• [TASK DETAILS]: Below are some entries. Return exactly the lines from the one with "orange rolling pin: 4 -> 5" through the final line, leaving out any pictures.

[Extracted records]

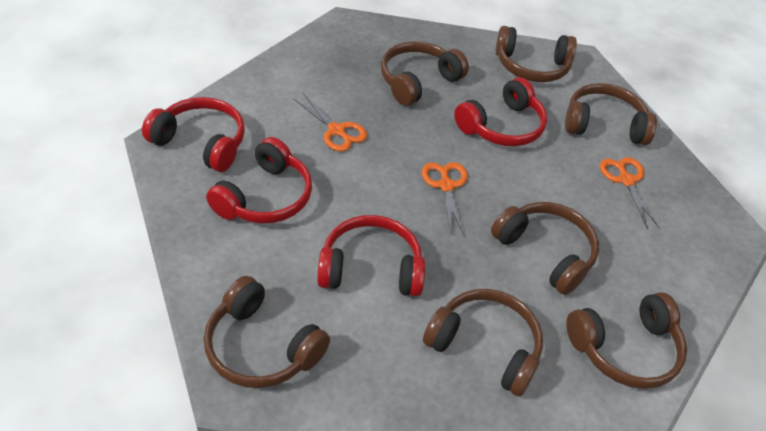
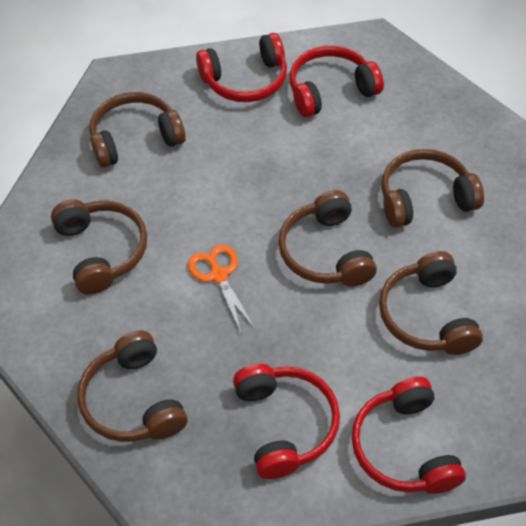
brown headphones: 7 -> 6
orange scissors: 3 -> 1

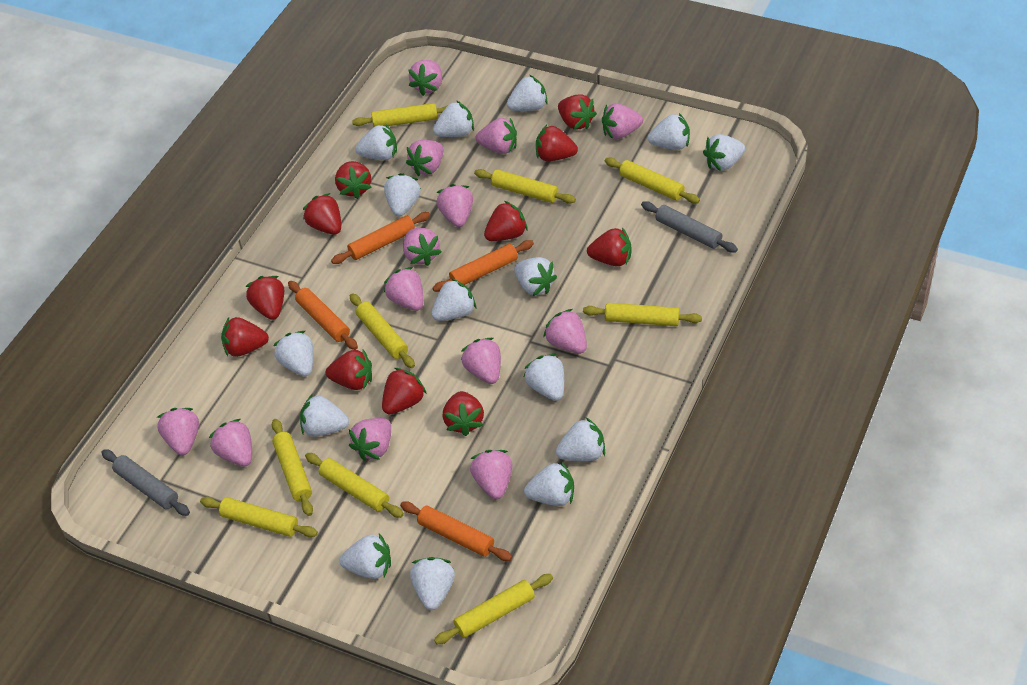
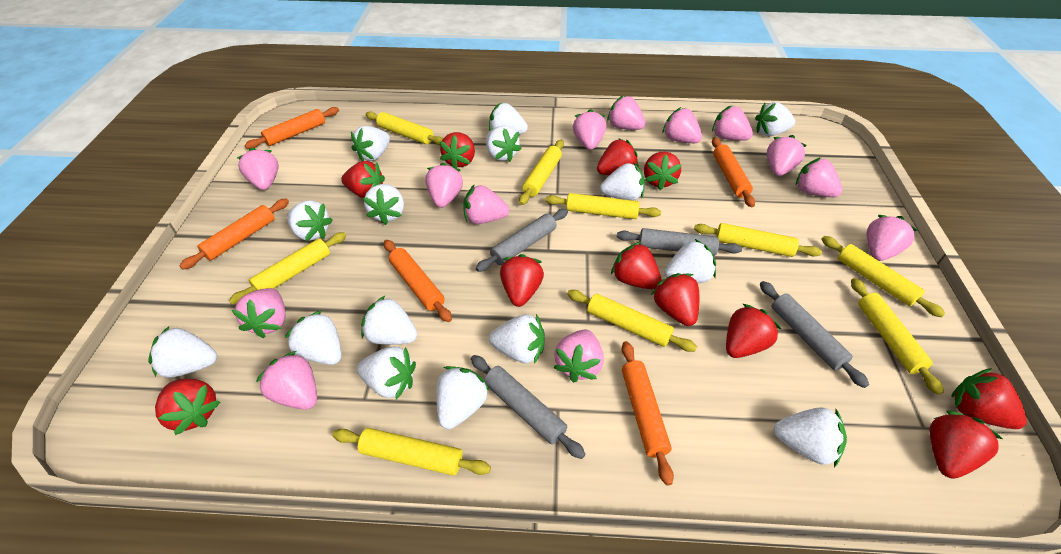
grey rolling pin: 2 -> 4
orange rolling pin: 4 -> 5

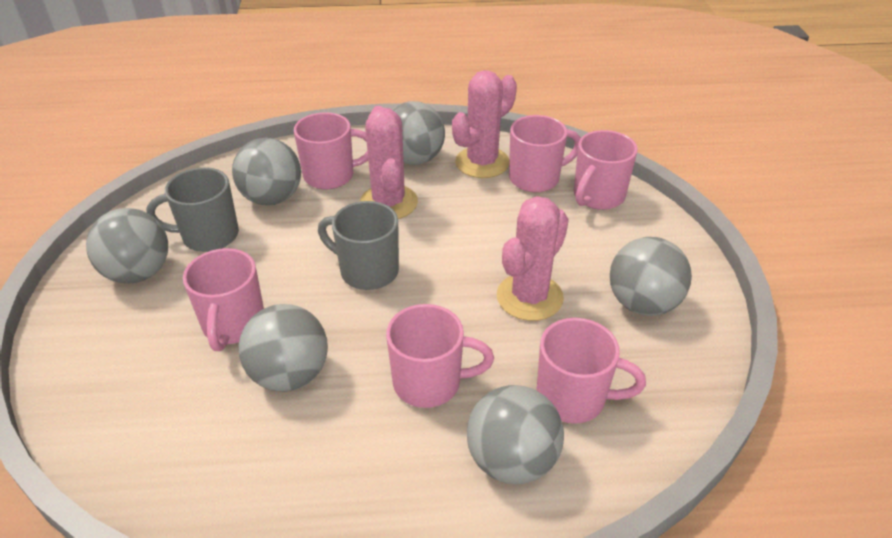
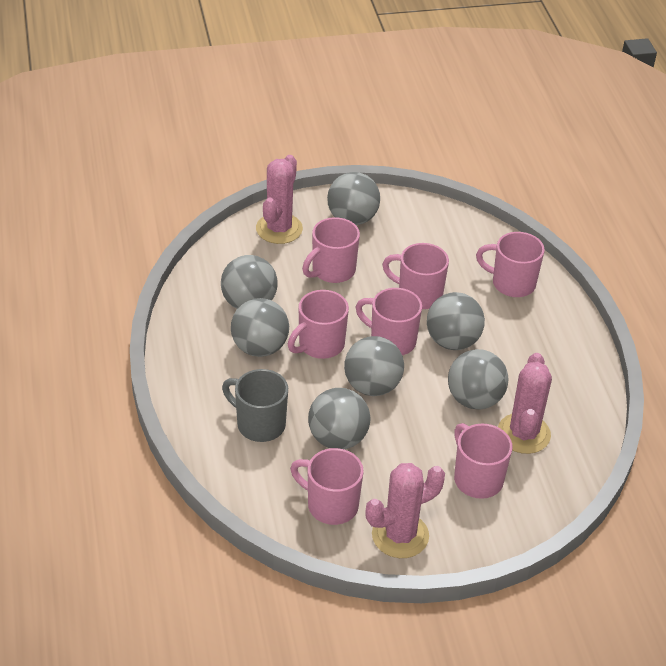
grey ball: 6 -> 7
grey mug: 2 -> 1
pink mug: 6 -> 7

• [ANSWER SECTION]:
orange rolling pin: 4 -> 5

grey ball: 6 -> 7
grey mug: 2 -> 1
pink mug: 6 -> 7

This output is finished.